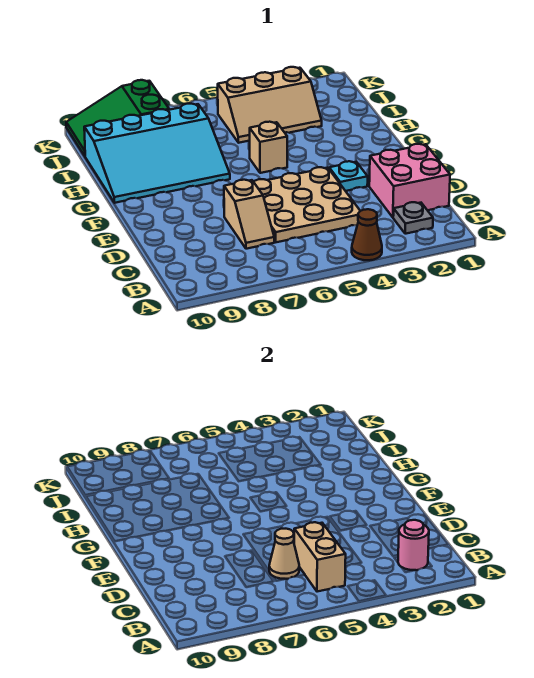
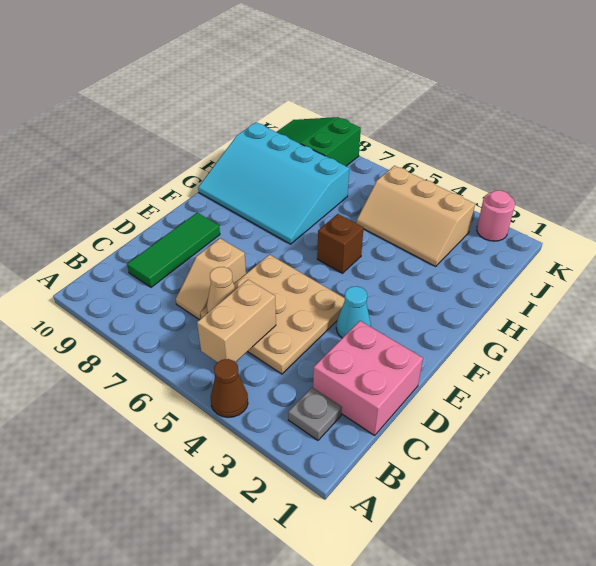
pink round brick B2 level 2 -> pink round brick K2 level 1
none -> green tile C9:E9 level 1
cyan plate E3 level 1 -> cyan cone E3 level 1
tan brick G5 level 1 -> brown brick G5 level 1

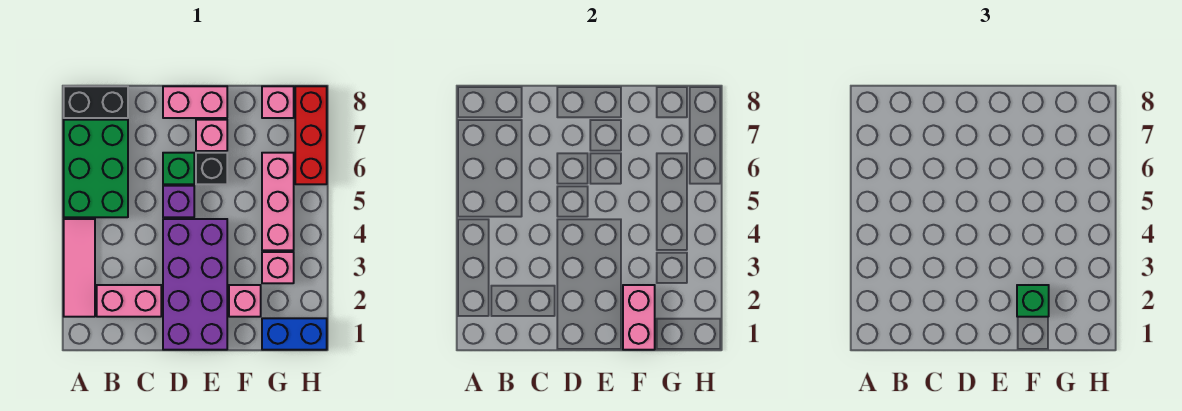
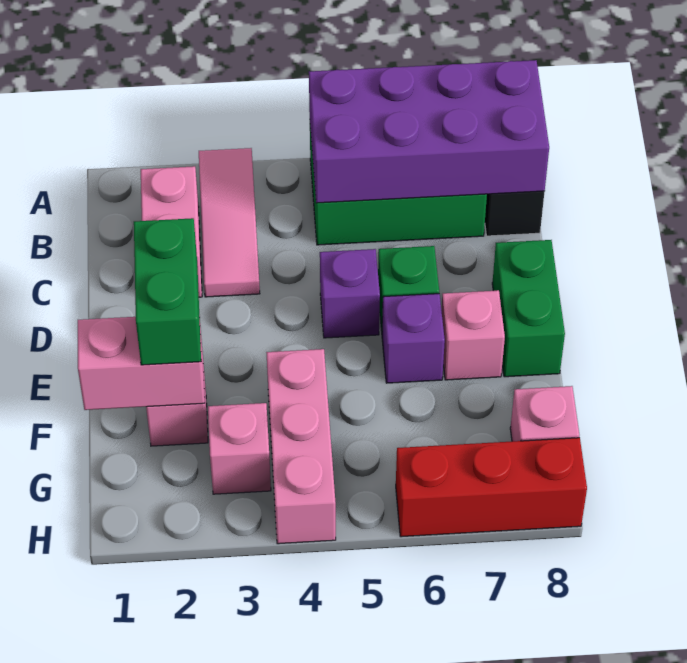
pink tile A2:A4 level 1 -> pink tile A3:C3 level 1
purple brick D1:E4 level 1 -> purple brick A5:B8 level 2
pink brick D8:E8 level 1 -> green brick D8:E8 level 1
black brick E6 level 1 -> purple brick E6 level 1
green brick F2 level 3 -> green brick E2:F2 level 3
blue brick G1:H1 level 1 -> none
pink brick G4:G6 level 1 -> pink brick F4:H4 level 1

__Work instruction__:
From the line containing "black brick E6" through the end of the material, print each line exactly as it appears.

__Exercise response__:
black brick E6 level 1 -> purple brick E6 level 1
green brick F2 level 3 -> green brick E2:F2 level 3
blue brick G1:H1 level 1 -> none
pink brick G4:G6 level 1 -> pink brick F4:H4 level 1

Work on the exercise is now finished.